Count the lines in the rows below that contain the string "treble", treating uppercase and lowercase as different. Reply with only the number.
*** INFORMATION SUPPLIED
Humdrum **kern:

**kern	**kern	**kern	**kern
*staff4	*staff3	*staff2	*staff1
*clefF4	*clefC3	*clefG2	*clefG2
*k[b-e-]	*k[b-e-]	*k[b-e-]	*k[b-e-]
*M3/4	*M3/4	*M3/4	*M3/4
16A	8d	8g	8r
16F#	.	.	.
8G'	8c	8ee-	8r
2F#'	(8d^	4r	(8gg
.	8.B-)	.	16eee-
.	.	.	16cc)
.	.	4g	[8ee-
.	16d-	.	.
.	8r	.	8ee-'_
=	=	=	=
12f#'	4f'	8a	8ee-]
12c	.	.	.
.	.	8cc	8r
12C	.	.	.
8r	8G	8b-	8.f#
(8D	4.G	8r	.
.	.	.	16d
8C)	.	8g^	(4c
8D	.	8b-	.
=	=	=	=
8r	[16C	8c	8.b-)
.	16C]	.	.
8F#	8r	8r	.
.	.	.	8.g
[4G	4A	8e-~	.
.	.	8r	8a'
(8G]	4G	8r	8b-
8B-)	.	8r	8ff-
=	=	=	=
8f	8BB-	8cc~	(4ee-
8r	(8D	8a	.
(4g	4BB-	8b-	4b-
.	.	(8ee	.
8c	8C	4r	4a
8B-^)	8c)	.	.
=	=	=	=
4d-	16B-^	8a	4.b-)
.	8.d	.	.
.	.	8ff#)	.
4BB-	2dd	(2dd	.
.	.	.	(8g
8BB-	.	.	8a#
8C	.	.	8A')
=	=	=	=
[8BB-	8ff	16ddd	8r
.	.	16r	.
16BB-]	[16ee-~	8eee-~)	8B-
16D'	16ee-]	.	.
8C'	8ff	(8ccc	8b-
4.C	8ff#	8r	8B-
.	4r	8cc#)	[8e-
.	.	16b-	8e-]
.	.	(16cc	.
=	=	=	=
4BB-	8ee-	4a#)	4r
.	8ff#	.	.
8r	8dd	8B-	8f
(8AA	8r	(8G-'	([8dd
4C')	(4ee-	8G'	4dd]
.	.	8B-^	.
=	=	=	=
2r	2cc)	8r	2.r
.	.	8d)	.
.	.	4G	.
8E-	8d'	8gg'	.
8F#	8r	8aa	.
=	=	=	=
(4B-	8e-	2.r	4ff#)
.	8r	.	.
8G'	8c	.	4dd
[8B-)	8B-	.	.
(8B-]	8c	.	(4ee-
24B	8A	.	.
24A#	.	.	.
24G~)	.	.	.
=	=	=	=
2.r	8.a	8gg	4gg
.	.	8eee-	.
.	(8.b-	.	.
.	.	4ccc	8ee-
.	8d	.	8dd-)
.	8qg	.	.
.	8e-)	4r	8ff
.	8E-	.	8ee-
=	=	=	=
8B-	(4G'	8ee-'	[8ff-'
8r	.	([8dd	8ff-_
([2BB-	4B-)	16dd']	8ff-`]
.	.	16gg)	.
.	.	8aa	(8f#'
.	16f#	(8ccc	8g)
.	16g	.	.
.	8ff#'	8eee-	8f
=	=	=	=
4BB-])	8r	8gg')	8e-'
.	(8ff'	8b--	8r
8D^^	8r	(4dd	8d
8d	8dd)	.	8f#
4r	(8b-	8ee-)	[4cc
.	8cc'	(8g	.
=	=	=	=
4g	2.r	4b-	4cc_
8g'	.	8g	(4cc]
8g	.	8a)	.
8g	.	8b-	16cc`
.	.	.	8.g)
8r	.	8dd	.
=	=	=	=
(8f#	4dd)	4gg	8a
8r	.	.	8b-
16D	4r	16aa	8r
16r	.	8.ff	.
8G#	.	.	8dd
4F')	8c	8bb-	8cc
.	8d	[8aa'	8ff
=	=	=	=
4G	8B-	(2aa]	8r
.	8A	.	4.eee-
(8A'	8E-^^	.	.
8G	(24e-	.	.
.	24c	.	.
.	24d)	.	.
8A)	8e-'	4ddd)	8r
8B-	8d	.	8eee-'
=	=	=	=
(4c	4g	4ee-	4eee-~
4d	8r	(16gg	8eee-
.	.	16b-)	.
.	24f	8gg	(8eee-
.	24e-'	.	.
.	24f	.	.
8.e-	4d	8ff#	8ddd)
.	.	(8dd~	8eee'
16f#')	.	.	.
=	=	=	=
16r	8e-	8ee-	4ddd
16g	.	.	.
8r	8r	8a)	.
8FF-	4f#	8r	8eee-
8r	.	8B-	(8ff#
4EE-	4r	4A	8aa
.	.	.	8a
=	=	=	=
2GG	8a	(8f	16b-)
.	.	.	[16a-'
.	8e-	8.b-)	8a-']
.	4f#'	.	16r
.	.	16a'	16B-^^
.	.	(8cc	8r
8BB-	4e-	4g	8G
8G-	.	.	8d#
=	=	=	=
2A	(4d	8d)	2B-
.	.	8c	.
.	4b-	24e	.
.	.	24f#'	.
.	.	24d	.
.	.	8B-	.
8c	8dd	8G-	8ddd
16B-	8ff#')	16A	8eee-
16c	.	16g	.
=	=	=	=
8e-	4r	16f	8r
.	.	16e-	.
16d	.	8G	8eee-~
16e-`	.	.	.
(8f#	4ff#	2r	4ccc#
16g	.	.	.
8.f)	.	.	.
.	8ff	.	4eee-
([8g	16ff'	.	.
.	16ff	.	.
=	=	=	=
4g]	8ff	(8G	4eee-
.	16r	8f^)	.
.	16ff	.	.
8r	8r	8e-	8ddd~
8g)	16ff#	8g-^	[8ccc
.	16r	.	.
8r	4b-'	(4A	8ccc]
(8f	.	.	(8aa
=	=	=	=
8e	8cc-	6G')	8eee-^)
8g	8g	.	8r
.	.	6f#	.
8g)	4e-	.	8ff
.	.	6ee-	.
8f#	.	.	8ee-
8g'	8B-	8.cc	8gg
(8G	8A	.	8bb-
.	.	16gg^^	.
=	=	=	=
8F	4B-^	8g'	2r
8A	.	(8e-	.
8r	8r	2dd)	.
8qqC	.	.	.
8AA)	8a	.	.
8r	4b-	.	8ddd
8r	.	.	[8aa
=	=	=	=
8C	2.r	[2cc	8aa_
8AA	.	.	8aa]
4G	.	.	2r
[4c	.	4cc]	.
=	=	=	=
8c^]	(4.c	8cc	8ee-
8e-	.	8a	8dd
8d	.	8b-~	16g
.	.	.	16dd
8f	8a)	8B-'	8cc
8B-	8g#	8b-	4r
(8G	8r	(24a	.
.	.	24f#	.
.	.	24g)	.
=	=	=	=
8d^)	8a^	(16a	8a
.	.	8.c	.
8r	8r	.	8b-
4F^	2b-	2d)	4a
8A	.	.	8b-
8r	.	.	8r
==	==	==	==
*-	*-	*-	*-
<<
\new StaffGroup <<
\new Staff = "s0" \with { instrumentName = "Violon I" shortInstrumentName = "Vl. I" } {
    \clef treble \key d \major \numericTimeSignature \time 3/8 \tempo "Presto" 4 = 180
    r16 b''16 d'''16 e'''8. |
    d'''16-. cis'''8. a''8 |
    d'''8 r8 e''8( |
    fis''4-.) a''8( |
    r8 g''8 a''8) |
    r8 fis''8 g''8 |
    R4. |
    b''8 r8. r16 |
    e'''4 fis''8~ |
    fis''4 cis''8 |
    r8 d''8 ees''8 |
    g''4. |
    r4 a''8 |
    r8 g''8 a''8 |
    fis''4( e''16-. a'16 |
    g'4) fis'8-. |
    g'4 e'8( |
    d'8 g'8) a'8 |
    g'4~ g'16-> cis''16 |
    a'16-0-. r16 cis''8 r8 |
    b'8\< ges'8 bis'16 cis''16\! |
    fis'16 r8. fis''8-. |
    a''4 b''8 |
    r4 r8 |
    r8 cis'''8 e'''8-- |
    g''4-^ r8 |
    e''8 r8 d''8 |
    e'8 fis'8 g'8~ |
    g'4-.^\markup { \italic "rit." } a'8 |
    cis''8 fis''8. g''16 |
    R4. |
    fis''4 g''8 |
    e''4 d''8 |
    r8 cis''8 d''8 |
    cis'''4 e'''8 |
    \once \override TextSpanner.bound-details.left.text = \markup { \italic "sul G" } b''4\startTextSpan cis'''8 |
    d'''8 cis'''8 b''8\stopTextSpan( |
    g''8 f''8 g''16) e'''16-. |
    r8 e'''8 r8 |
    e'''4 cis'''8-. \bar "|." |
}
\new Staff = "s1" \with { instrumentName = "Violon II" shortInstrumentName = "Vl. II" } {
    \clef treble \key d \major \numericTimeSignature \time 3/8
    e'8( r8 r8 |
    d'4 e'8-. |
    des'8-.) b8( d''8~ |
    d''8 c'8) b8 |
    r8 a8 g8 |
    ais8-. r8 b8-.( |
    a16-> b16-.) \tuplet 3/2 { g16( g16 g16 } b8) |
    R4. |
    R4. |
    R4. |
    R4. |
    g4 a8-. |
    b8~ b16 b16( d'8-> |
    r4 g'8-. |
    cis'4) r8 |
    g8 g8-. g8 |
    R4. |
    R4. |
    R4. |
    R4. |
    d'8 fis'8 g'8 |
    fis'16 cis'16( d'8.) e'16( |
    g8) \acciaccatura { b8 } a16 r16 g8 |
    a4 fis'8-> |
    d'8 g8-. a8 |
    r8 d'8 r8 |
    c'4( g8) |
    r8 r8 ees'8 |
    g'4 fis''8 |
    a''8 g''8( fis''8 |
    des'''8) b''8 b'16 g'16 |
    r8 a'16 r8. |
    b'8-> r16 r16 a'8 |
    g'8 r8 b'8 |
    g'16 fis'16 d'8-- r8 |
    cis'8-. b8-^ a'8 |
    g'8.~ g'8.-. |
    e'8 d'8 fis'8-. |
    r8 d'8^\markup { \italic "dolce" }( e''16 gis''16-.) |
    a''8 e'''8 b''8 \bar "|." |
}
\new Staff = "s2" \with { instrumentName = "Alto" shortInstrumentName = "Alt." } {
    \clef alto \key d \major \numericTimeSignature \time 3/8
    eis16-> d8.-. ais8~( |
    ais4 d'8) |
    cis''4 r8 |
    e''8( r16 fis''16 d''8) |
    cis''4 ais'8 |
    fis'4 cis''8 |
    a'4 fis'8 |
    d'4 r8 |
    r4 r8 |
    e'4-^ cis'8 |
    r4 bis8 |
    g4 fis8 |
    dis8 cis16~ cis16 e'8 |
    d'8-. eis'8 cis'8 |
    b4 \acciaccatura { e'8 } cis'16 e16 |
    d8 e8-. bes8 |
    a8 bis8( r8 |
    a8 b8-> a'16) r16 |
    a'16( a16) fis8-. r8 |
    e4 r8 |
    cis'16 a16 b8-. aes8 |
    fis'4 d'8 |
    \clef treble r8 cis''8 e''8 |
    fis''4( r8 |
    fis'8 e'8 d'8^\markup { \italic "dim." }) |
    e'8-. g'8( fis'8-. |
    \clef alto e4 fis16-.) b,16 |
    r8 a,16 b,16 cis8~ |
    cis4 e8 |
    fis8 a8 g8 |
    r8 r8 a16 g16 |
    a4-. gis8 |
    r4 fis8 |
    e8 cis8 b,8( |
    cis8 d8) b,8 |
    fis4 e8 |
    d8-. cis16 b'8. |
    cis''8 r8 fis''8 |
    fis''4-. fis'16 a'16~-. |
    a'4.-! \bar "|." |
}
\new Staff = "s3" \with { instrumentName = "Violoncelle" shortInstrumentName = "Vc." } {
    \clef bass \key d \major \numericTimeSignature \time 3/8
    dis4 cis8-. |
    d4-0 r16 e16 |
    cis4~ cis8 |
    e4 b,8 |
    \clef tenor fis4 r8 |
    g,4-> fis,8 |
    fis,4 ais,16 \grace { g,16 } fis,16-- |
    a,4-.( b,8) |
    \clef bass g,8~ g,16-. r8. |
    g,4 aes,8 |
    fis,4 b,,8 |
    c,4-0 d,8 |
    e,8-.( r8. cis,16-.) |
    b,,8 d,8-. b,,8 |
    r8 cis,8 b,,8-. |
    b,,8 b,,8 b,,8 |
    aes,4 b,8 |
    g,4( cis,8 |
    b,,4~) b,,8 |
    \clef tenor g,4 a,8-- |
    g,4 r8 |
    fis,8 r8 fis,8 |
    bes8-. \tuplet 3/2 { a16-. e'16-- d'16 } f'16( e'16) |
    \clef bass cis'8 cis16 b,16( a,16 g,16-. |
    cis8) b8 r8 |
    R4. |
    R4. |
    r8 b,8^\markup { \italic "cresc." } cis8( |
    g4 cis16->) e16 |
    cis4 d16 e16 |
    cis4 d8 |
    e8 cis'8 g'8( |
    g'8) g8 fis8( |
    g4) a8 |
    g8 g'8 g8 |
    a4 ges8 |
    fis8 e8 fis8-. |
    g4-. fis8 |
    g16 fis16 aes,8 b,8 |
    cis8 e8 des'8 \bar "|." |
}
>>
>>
******
■ EXERCISE RESPONSE:
3